• [EXERCISE INPUTS]:
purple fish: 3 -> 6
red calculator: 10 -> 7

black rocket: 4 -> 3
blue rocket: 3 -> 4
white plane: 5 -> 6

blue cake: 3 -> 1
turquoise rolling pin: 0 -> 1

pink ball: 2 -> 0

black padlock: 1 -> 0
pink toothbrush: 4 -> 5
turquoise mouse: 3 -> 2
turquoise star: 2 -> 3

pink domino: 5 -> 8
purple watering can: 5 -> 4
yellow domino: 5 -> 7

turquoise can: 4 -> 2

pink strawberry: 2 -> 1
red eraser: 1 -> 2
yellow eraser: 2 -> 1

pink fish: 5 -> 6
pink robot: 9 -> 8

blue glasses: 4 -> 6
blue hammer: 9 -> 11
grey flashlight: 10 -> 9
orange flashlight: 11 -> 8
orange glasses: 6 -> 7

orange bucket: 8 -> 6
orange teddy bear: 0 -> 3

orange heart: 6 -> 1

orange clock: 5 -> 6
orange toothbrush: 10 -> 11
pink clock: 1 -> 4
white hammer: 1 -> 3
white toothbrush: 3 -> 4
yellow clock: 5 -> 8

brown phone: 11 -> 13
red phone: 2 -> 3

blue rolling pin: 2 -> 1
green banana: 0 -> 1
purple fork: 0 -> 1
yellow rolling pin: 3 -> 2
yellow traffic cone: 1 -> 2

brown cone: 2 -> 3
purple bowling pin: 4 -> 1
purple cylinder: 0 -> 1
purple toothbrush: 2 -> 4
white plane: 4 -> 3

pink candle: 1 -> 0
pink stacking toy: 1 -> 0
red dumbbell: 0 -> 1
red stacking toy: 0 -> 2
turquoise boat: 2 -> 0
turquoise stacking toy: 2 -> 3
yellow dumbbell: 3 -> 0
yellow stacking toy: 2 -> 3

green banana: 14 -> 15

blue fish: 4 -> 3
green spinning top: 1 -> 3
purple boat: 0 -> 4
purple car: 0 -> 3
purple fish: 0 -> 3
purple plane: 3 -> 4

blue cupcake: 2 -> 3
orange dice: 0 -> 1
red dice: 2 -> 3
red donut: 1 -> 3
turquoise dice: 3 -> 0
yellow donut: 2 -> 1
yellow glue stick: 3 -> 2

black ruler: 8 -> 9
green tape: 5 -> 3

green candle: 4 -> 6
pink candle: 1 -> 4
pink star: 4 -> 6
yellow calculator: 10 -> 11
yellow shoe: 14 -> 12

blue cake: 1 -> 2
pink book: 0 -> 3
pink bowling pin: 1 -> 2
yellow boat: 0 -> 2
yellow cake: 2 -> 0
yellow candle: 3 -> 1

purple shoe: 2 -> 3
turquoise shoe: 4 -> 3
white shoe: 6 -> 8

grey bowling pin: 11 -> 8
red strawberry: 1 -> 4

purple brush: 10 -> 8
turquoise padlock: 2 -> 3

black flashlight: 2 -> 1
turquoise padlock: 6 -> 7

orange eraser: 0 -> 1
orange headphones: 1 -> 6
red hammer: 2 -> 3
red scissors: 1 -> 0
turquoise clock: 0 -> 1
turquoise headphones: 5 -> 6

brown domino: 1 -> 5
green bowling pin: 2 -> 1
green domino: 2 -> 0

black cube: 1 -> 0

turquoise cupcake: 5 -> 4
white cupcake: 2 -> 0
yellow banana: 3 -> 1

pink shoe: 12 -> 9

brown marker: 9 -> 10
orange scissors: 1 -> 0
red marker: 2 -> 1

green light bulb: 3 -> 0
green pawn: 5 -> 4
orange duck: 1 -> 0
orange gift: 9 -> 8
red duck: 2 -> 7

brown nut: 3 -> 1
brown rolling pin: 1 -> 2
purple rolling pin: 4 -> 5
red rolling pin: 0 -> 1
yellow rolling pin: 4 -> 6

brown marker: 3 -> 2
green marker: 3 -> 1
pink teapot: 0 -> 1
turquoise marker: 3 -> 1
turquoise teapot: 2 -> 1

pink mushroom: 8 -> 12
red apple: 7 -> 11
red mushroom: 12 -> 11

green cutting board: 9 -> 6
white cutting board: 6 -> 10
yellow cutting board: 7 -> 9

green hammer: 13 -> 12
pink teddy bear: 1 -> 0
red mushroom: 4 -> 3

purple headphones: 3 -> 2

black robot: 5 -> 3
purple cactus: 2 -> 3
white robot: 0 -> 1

• [WHAT YOU NEED TO DO]: Write out again only the lines from the one with "pink teapot: 0 -> 1" through the last line of the records above. Keep every word as it stands.

• [RESULT FOR THIS EXERCISE]:
pink teapot: 0 -> 1
turquoise marker: 3 -> 1
turquoise teapot: 2 -> 1

pink mushroom: 8 -> 12
red apple: 7 -> 11
red mushroom: 12 -> 11

green cutting board: 9 -> 6
white cutting board: 6 -> 10
yellow cutting board: 7 -> 9

green hammer: 13 -> 12
pink teddy bear: 1 -> 0
red mushroom: 4 -> 3

purple headphones: 3 -> 2

black robot: 5 -> 3
purple cactus: 2 -> 3
white robot: 0 -> 1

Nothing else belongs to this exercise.